What you should do » Below are records; reproduce exactly the lines from the first through the one containing "C5: 4.7uF (plus".

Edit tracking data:
********
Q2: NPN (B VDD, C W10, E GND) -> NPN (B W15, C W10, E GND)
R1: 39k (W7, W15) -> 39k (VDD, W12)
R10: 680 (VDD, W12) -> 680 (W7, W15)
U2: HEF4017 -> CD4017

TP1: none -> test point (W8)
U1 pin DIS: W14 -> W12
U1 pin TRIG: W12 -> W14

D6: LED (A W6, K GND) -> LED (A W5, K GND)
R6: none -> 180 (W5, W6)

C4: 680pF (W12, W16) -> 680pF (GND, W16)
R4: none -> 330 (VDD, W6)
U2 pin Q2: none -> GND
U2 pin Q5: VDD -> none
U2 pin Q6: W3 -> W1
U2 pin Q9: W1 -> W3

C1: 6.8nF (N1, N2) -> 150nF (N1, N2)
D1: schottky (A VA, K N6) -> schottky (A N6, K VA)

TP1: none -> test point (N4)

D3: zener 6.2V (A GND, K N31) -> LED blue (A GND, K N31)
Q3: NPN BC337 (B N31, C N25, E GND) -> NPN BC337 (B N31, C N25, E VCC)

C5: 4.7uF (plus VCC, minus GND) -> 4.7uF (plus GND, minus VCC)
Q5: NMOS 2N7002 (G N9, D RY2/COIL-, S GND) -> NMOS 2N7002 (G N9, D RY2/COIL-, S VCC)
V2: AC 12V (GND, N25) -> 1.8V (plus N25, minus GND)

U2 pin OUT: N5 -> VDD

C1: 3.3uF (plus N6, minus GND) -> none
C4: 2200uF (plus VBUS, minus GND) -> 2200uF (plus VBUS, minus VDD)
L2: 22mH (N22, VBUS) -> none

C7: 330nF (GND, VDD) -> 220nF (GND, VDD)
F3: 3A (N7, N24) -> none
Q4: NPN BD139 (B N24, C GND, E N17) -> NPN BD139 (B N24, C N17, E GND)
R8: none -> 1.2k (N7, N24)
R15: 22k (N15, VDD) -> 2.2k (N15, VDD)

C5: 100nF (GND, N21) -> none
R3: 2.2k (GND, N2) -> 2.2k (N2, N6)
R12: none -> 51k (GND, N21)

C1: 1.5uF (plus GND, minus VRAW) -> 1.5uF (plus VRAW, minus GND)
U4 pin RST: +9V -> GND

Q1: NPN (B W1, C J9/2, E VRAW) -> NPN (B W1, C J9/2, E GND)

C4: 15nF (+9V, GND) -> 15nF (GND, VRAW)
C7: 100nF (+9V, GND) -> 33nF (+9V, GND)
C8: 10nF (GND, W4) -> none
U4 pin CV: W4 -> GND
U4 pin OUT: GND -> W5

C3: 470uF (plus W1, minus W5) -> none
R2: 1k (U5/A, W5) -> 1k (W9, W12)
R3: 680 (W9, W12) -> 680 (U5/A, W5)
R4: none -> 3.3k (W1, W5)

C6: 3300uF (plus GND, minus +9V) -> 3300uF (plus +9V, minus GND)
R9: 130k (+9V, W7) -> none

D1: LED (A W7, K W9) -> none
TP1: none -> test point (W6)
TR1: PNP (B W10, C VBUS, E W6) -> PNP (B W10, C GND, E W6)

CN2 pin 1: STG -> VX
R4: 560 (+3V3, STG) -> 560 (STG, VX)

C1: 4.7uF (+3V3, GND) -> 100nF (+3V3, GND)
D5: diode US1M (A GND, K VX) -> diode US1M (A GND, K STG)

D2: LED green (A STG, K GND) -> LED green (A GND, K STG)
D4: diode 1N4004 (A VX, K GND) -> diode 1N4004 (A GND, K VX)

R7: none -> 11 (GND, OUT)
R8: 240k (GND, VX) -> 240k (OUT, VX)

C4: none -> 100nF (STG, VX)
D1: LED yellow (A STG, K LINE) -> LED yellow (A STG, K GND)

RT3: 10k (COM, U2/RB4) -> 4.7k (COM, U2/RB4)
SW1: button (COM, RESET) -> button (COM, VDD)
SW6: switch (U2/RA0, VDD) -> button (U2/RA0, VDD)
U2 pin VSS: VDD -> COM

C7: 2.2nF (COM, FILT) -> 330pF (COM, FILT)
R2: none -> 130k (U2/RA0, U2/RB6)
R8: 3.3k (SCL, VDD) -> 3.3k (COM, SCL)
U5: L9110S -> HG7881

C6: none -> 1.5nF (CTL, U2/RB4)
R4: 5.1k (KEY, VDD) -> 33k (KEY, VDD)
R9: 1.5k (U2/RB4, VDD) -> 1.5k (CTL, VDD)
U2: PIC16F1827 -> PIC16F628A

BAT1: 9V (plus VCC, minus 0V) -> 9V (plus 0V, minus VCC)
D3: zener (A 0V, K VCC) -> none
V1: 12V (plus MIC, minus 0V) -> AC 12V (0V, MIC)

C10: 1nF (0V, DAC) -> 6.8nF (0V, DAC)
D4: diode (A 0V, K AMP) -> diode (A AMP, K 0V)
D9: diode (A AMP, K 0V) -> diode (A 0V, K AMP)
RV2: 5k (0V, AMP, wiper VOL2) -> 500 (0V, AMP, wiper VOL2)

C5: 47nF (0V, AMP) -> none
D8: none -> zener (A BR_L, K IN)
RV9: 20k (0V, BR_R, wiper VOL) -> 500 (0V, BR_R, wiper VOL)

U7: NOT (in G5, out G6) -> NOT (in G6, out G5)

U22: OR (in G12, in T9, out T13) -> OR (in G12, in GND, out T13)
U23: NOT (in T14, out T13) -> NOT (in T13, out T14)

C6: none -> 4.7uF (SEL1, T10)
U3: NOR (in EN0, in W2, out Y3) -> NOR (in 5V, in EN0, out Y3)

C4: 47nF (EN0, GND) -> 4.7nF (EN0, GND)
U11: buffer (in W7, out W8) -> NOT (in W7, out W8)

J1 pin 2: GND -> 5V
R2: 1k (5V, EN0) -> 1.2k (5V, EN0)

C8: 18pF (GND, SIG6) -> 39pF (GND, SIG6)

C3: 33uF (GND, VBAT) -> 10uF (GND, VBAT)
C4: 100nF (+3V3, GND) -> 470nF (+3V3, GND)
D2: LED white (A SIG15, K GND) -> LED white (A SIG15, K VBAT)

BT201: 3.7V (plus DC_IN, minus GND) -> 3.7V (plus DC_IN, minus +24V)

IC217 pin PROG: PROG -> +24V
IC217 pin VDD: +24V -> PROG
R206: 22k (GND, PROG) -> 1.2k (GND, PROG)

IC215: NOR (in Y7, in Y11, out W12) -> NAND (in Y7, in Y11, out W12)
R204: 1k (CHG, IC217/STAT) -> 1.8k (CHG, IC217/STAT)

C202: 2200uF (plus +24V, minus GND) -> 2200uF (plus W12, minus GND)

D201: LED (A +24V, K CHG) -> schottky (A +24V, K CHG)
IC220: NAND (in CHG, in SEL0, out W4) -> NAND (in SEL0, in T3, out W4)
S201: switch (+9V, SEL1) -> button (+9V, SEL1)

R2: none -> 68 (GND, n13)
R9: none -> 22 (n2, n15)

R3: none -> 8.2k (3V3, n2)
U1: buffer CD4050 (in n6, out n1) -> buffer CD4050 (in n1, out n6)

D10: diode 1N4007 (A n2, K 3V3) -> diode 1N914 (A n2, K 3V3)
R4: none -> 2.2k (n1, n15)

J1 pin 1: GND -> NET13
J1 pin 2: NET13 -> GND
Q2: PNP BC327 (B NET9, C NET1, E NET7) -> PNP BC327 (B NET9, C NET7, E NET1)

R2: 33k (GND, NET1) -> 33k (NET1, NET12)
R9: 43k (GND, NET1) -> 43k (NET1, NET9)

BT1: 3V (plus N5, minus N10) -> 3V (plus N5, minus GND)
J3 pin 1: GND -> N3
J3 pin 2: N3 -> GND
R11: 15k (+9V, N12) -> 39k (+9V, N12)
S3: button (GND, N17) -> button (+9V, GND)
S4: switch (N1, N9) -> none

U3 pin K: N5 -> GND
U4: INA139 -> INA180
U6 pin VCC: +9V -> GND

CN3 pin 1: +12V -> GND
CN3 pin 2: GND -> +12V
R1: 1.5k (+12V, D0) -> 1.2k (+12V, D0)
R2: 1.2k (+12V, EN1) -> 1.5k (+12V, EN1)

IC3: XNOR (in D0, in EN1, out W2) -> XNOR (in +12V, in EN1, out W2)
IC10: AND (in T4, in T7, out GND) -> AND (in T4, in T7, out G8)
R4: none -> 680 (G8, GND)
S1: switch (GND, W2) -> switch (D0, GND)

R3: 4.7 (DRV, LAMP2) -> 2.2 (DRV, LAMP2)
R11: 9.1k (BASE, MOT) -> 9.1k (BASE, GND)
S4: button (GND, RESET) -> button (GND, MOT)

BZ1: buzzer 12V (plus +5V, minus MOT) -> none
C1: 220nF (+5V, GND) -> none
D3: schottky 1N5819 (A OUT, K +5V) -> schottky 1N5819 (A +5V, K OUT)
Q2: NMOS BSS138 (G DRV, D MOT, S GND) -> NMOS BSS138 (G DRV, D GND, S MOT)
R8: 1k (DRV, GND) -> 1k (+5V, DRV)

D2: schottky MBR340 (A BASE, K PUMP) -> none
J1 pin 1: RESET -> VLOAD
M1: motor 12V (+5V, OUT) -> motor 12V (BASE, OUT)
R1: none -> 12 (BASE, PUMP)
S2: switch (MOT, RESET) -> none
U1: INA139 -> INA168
********
Expected answer »
Q2: NPN (B VDD, C W10, E GND) -> NPN (B W15, C W10, E GND)
R1: 39k (W7, W15) -> 39k (VDD, W12)
R10: 680 (VDD, W12) -> 680 (W7, W15)
U2: HEF4017 -> CD4017

TP1: none -> test point (W8)
U1 pin DIS: W14 -> W12
U1 pin TRIG: W12 -> W14

D6: LED (A W6, K GND) -> LED (A W5, K GND)
R6: none -> 180 (W5, W6)

C4: 680pF (W12, W16) -> 680pF (GND, W16)
R4: none -> 330 (VDD, W6)
U2 pin Q2: none -> GND
U2 pin Q5: VDD -> none
U2 pin Q6: W3 -> W1
U2 pin Q9: W1 -> W3

C1: 6.8nF (N1, N2) -> 150nF (N1, N2)
D1: schottky (A VA, K N6) -> schottky (A N6, K VA)

TP1: none -> test point (N4)

D3: zener 6.2V (A GND, K N31) -> LED blue (A GND, K N31)
Q3: NPN BC337 (B N31, C N25, E GND) -> NPN BC337 (B N31, C N25, E VCC)

C5: 4.7uF (plus VCC, minus GND) -> 4.7uF (plus GND, minus VCC)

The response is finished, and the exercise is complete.